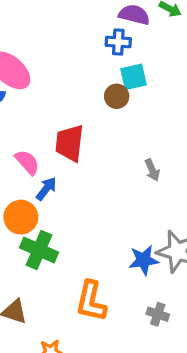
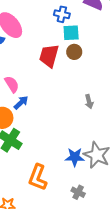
blue cross: (118, 42) -> (62, 14), moved
cyan square: (133, 77) -> (71, 33), moved
red trapezoid: (70, 143) -> (49, 56), moved

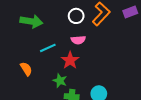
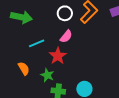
pink semicircle: (78, 40) -> (66, 36), turned -48
orange semicircle: (26, 69) -> (24, 68), moved

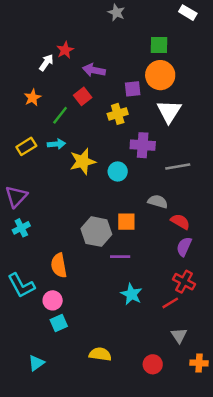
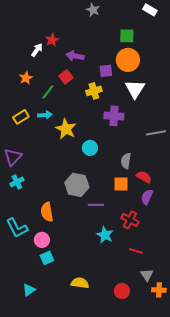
yellow star: (83, 161) -> (66, 129), turned -30
gray line: (178, 166) -> (156, 133), moved
cyan circle: (118, 171) -> (90, 148), moved
gray semicircle: (158, 202) -> (126, 161), turned -98
orange square: (126, 222) -> (121, 184), moved
red cross: (184, 282) -> (130, 220), moved
red line: (170, 303) -> (136, 251), moved, turned 48
gray triangle: (179, 335) -> (147, 275), moved

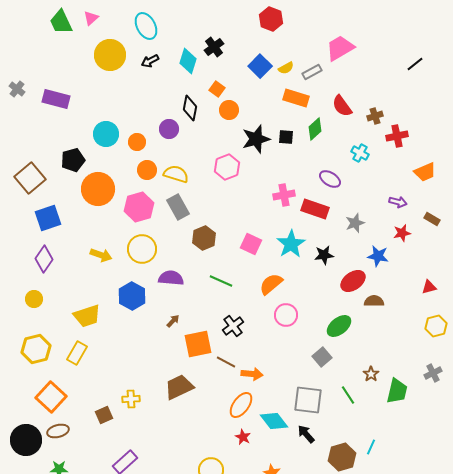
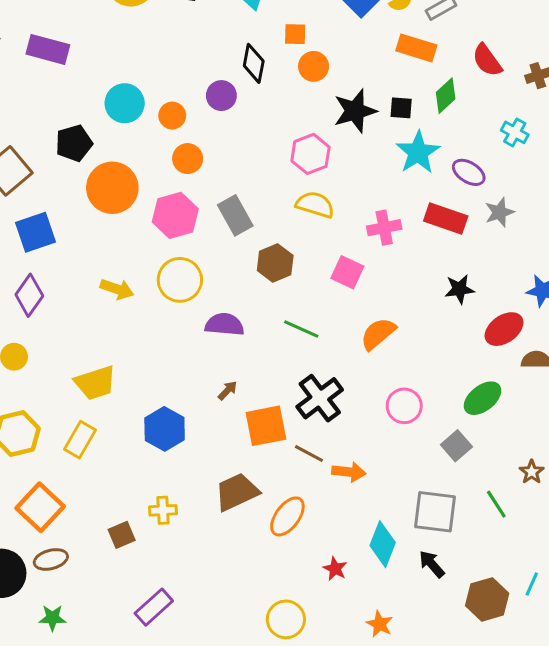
orange square: (217, 89) -> (295, 34), turned -35
yellow semicircle: (176, 174) -> (315, 205), moved
pink cross: (284, 195) -> (384, 228), moved
gray star: (355, 223) -> (499, 212), moved
cyan star: (291, 244) -> (418, 152), moved
blue hexagon: (132, 296) -> (165, 429), moved
pink circle: (286, 315) -> (404, 406), moved
black cross: (233, 326) -> (320, 398), size x1.4
orange ellipse: (241, 405) -> (287, 516), moved
cyan diamond: (274, 421) -> (383, 544), turned 60

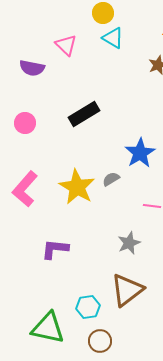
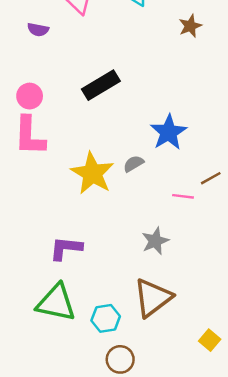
purple semicircle: (32, 68) -> (38, 30), size x0.7
pink L-shape: (25, 189) -> (30, 136), moved, turned -39
green triangle: (48, 328) -> (56, 303), moved

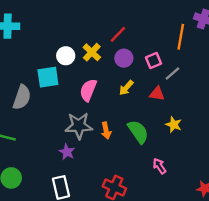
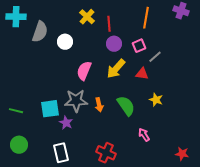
red line: (118, 34) -> (109, 24), turned -49
orange line: (181, 37) -> (146, 18), moved
yellow cross: (92, 52) -> (87, 17), moved
cyan square: (48, 77) -> (50, 109), moved
yellow arrow: (126, 88) -> (116, 69), size x1.5
gray semicircle: (22, 97) -> (40, 32), moved

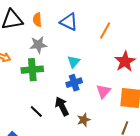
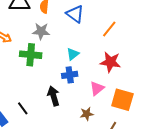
red star: (125, 61) -> (110, 62), moved, turned 30
black line: (36, 111) -> (23, 108), moved
brown star: (84, 120) -> (87, 114), moved

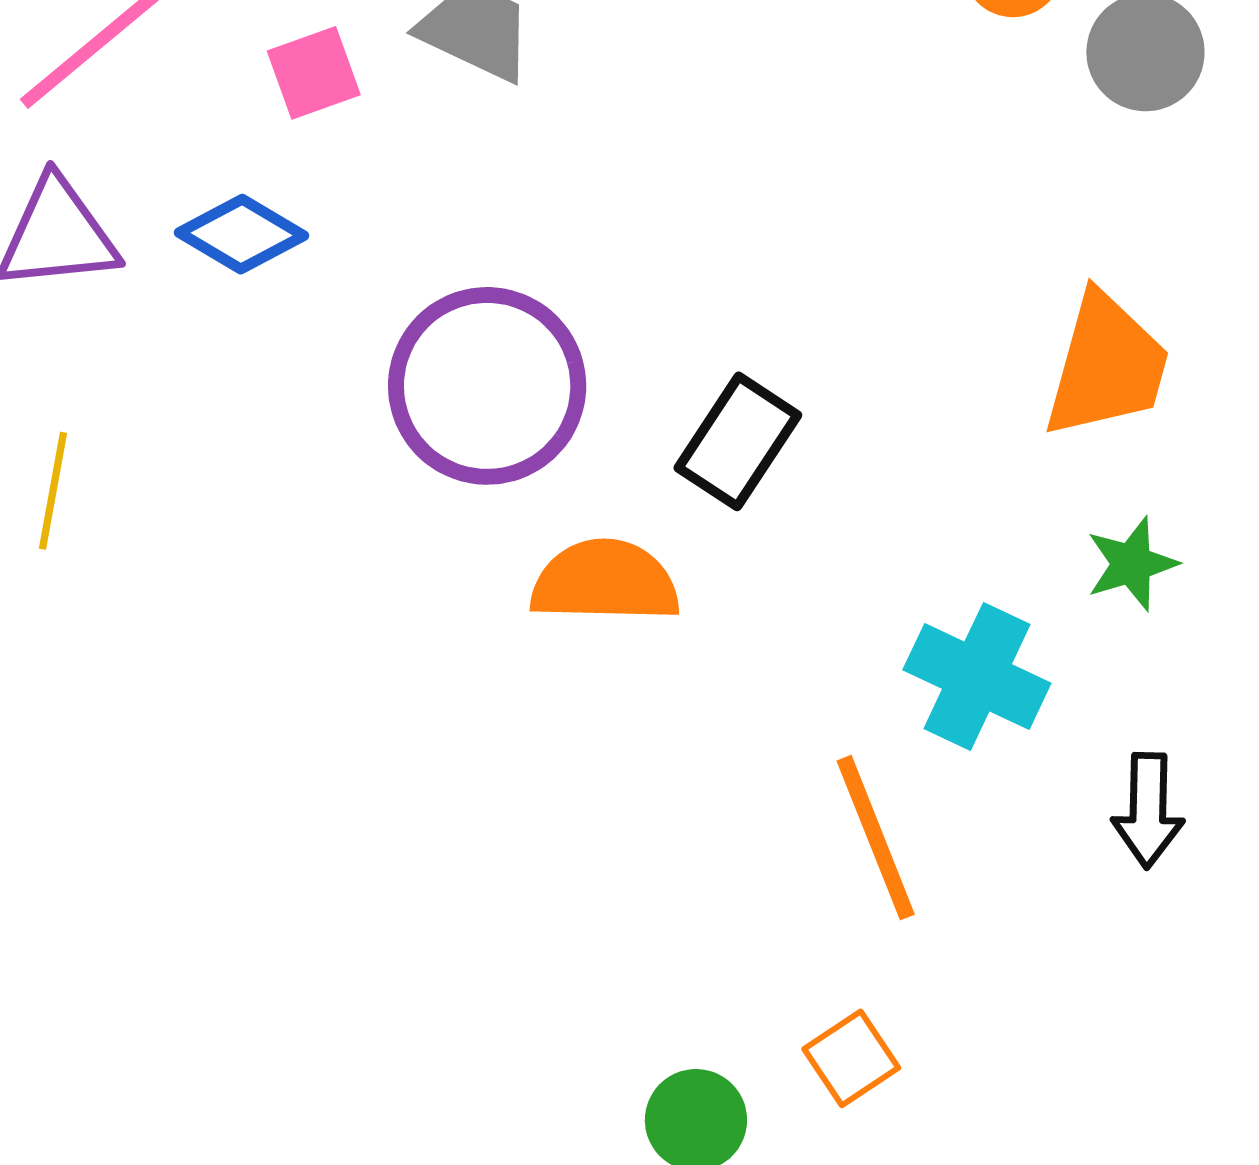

● EXERCISE:
Find the line that contains "yellow arrow: (126, 88)", then write out that line and every line after it through the end of the records, exactly. Leave the pictures out.

● REPLY:
yellow arrow: (126, 88) -> (116, 69), size x1.5
gray semicircle: (22, 97) -> (40, 32), moved

red star: (125, 61) -> (110, 62), moved, turned 30
black line: (36, 111) -> (23, 108), moved
brown star: (84, 120) -> (87, 114), moved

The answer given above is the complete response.